__Exercise objective__
Among the lines below, take the one holding "camera: 50 degrees right, 0 degrees up", the one holding "(400, 236) = (408, 250): yellow lamp -> none", and all lines between them. Set them down exactly.

__Data shown__
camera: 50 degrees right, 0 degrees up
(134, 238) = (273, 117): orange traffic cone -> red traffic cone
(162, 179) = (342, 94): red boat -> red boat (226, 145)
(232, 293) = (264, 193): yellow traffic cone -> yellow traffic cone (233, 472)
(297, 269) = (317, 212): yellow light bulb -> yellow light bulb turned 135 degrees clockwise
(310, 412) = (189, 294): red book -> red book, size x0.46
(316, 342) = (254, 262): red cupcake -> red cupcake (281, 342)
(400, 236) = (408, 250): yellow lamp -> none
...
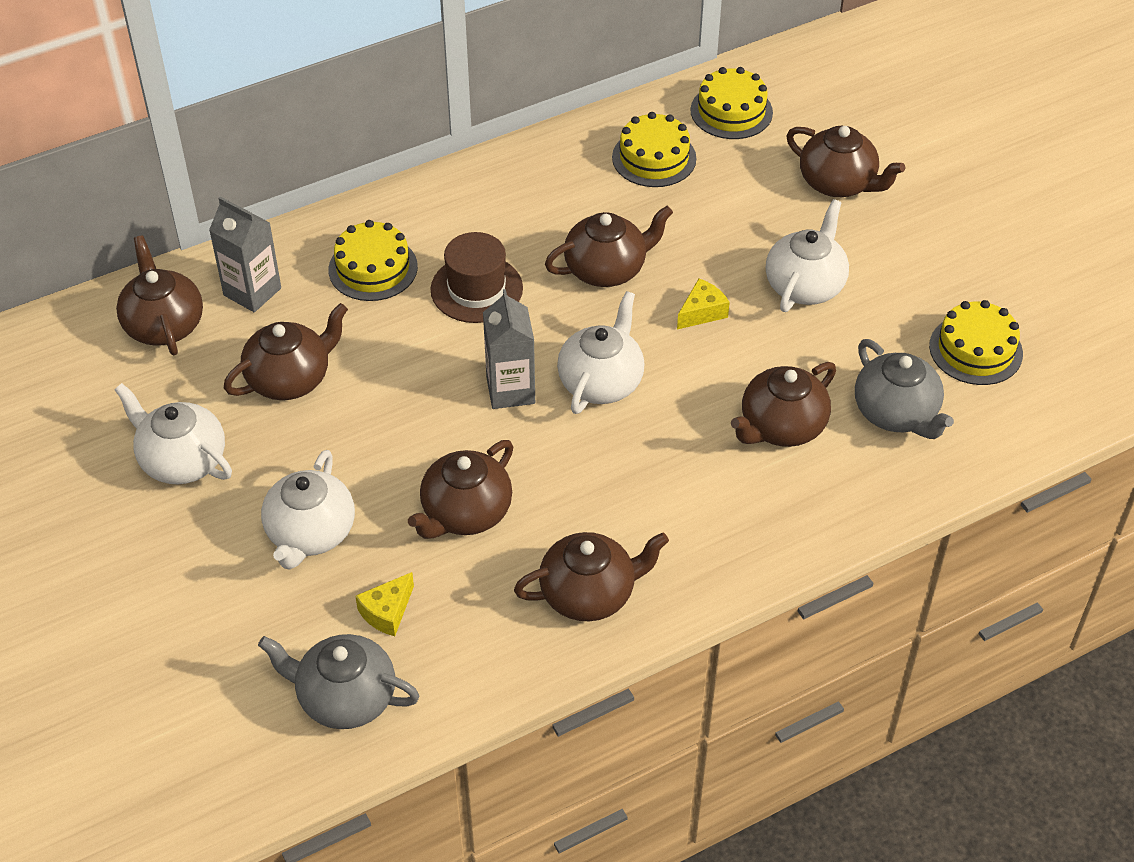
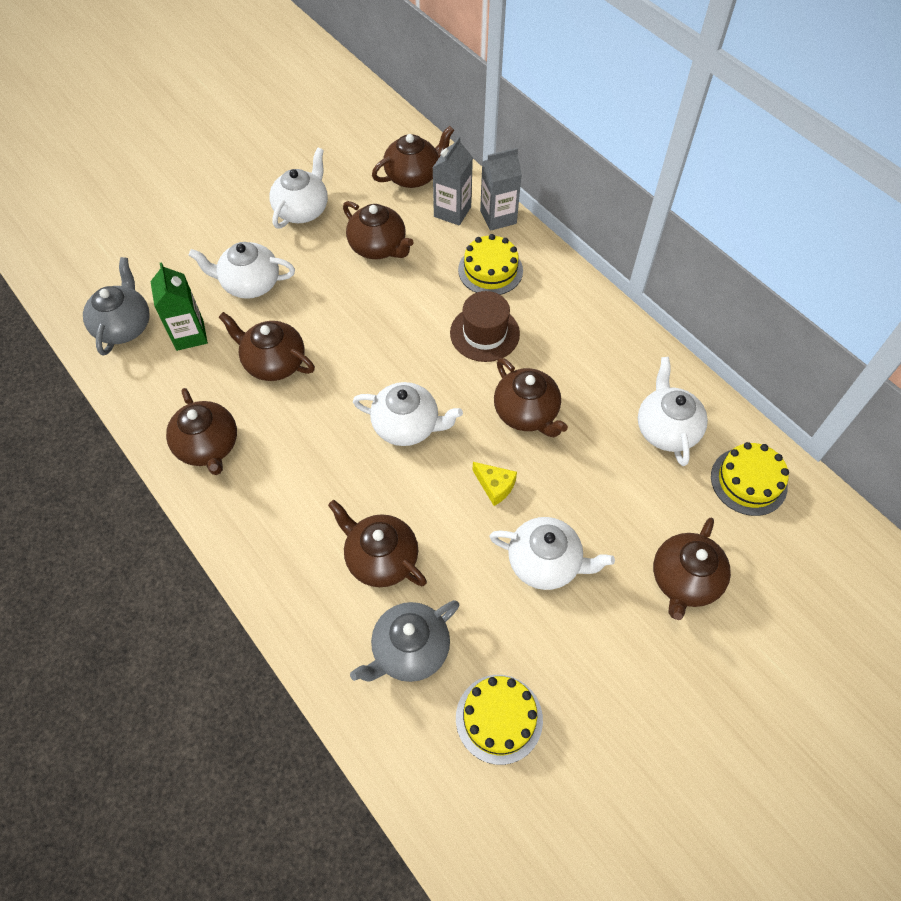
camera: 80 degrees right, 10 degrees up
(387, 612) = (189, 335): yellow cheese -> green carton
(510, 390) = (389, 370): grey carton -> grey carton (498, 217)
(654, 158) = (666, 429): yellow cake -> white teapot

__Task solution__
camera: 50 degrees right, 0 degrees up
(134, 238) = (273, 117): orange traffic cone -> red traffic cone
(162, 179) = (342, 94): red boat -> red boat (226, 145)
(232, 293) = (264, 193): yellow traffic cone -> yellow traffic cone (233, 472)
(297, 269) = (317, 212): yellow light bulb -> yellow light bulb turned 135 degrees clockwise
(310, 412) = (189, 294): red book -> red book, size x0.46
(316, 342) = (254, 262): red cupcake -> red cupcake (281, 342)
(400, 236) = (408, 250): yellow lamp -> none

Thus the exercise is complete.